## Task description:
From the entries, return every line where the string "toothbrush" shows up.

(Entries taken from a collection)
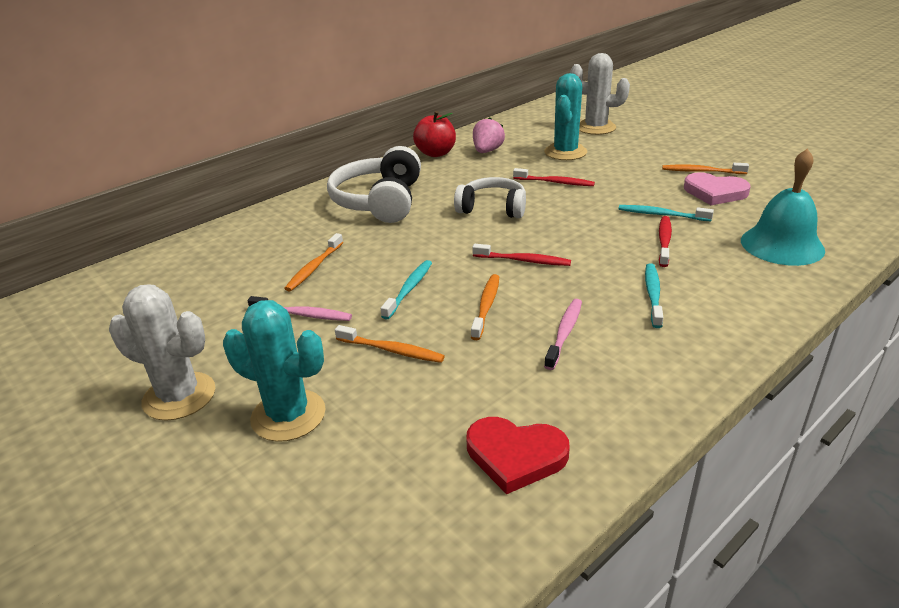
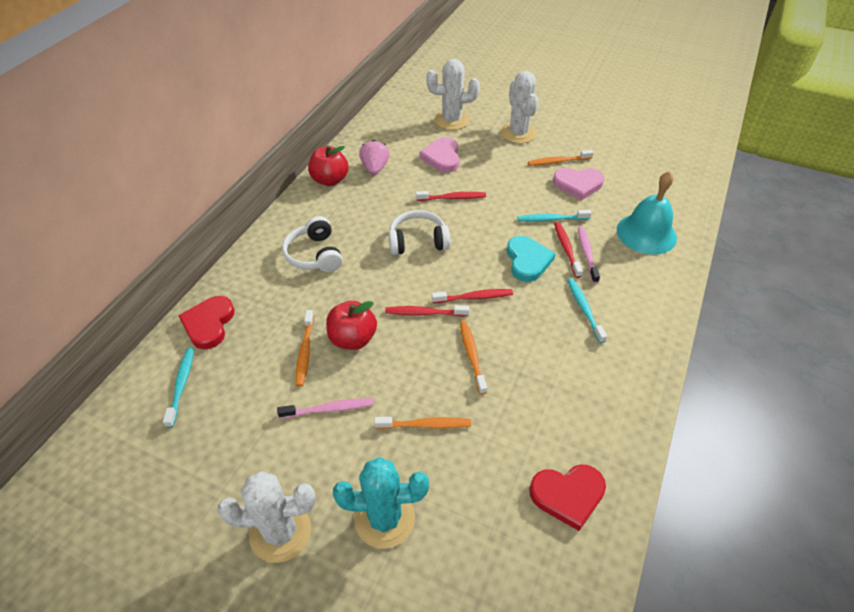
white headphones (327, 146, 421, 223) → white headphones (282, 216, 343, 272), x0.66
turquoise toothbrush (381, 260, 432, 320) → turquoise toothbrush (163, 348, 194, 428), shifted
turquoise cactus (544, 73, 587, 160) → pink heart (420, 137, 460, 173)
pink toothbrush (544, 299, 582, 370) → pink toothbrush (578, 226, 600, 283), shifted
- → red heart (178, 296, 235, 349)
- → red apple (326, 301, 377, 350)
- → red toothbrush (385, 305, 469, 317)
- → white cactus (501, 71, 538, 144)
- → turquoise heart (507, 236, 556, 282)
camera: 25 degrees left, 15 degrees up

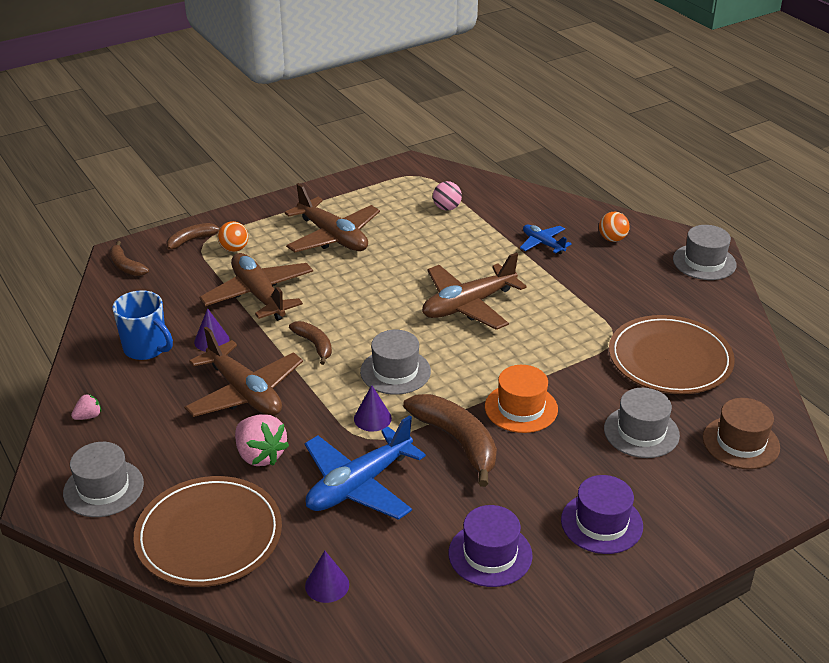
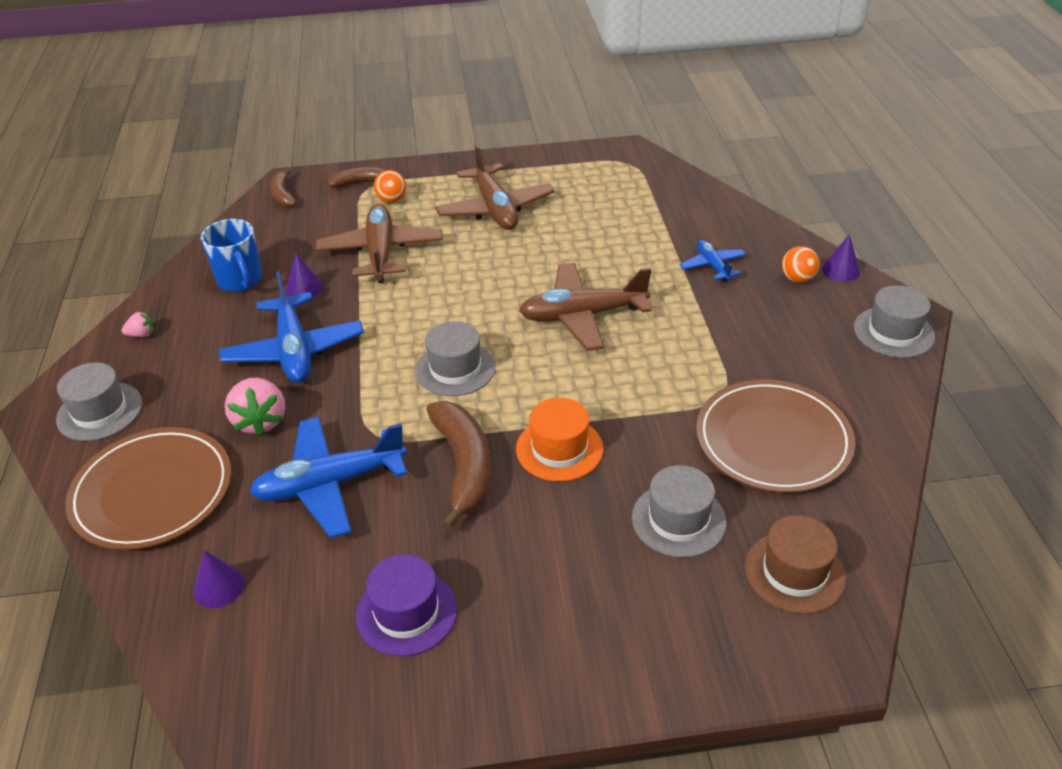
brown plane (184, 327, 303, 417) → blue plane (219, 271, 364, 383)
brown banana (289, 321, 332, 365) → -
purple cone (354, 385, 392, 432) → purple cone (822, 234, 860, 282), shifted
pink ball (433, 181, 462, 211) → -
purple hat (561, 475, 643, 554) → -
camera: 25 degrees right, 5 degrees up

## Expected output:
turquoise toothbrush (381, 260, 432, 320) → turquoise toothbrush (163, 348, 194, 428), shifted
pink toothbrush (544, 299, 582, 370) → pink toothbrush (578, 226, 600, 283), shifted
- → red toothbrush (385, 305, 469, 317)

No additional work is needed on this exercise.